Records for this task:
- - -
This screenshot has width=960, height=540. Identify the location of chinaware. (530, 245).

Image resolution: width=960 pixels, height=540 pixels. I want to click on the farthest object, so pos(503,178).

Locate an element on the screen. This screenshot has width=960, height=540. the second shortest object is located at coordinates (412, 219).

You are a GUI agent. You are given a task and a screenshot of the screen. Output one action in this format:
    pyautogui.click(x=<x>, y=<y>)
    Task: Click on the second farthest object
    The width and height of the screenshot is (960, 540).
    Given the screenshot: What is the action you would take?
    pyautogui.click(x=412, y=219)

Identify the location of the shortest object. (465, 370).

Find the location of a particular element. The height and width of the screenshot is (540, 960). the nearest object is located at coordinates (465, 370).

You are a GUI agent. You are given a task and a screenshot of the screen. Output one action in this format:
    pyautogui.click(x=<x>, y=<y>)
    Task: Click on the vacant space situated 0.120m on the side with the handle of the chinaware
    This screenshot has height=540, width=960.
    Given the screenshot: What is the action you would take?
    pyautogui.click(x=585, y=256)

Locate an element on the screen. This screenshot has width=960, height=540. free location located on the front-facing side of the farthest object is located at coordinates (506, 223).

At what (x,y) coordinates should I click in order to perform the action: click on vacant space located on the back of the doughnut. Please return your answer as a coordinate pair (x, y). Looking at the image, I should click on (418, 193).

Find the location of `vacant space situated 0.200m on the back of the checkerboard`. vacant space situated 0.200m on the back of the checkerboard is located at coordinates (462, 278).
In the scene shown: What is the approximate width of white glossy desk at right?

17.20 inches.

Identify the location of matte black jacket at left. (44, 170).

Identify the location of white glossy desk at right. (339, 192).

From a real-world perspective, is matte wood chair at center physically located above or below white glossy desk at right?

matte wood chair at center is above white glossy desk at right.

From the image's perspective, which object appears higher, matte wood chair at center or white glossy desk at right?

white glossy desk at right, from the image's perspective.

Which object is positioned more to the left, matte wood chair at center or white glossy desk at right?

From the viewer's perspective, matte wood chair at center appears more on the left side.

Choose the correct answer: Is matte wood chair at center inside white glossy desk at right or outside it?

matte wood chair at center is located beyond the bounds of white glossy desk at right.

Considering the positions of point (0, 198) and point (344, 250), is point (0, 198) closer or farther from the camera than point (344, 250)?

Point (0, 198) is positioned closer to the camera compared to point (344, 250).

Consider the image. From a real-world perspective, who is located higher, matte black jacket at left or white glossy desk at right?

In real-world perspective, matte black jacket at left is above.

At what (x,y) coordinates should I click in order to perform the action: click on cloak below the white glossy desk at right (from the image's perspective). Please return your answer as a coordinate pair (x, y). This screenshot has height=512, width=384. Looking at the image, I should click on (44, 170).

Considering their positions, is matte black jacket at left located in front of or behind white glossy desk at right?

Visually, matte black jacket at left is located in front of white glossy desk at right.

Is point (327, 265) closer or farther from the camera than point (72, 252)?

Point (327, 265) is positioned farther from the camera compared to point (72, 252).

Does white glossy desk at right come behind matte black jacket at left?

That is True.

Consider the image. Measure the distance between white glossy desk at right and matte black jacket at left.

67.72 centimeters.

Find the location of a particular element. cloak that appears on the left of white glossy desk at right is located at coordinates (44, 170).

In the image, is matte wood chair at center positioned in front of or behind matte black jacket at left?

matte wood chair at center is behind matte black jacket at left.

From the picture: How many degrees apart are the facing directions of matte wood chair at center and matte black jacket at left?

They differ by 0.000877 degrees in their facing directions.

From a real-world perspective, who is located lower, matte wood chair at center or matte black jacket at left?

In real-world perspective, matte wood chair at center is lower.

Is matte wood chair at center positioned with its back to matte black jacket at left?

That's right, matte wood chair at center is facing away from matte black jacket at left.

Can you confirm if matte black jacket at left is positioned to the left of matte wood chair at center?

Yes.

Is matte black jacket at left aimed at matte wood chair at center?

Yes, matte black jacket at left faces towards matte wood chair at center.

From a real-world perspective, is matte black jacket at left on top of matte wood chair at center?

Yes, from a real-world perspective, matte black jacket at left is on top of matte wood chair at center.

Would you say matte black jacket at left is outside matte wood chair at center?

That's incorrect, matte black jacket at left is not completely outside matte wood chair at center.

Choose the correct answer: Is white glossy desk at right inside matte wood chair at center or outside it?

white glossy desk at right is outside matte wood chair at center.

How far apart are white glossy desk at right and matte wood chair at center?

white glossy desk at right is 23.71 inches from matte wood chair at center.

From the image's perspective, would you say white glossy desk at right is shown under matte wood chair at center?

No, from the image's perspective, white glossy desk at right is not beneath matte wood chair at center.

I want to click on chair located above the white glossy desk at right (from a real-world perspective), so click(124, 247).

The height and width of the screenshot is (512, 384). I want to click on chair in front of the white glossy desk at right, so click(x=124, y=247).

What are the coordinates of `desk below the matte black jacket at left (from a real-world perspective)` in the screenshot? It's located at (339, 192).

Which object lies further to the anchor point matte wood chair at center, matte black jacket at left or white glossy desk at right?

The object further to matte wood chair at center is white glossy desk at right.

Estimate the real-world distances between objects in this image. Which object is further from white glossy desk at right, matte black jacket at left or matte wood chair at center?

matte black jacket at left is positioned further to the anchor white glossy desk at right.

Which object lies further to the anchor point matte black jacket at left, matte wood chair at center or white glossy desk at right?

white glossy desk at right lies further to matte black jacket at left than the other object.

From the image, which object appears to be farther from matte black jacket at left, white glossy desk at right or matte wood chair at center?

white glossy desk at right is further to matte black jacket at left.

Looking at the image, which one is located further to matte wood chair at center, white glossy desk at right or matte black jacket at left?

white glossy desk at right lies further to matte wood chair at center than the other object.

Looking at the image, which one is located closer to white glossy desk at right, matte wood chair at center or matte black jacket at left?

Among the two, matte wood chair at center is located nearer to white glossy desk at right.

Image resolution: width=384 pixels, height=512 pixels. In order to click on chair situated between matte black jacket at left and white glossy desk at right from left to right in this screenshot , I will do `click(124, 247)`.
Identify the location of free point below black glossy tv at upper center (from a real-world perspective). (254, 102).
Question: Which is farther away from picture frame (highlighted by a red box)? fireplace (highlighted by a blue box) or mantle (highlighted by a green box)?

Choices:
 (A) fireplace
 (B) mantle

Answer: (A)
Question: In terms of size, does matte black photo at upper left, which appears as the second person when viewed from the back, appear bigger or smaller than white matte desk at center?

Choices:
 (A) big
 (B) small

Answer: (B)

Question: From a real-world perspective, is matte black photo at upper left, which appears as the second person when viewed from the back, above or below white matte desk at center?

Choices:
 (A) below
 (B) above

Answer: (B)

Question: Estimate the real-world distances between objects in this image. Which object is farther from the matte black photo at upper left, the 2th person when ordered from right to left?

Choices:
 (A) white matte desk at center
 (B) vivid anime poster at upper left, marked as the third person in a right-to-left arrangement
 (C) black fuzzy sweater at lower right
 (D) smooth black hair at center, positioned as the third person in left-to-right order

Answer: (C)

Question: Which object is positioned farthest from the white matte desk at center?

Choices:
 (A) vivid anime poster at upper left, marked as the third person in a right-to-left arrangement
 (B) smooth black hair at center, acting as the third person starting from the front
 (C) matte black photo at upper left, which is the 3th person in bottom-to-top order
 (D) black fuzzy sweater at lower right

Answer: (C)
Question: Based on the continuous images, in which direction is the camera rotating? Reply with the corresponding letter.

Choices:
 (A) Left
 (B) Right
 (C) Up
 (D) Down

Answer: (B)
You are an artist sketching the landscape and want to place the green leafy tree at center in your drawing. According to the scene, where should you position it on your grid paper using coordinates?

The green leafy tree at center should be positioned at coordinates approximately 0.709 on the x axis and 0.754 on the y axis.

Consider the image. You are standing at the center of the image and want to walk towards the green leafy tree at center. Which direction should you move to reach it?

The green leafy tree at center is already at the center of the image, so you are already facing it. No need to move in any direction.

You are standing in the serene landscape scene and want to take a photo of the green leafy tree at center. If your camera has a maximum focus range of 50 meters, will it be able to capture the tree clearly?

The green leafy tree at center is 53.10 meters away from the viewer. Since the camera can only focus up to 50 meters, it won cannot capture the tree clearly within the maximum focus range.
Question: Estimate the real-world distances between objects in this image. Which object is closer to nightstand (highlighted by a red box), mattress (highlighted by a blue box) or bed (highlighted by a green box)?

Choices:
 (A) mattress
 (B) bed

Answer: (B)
- - -
What you need to do:
Pick out every line of the listing above that contains the word "capture", and copy each one.

Output of the exercise:
You are standing in the serene landscape scene and want to take a photo of the green leafy tree at center. If your camera has a maximum focus range of 50 meters, will it be able to capture the tree clearly?
The green leafy tree at center is 53.10 meters away from the viewer. Since the camera can only focus up to 50 meters, it won cannot capture the tree clearly within the maximum focus range.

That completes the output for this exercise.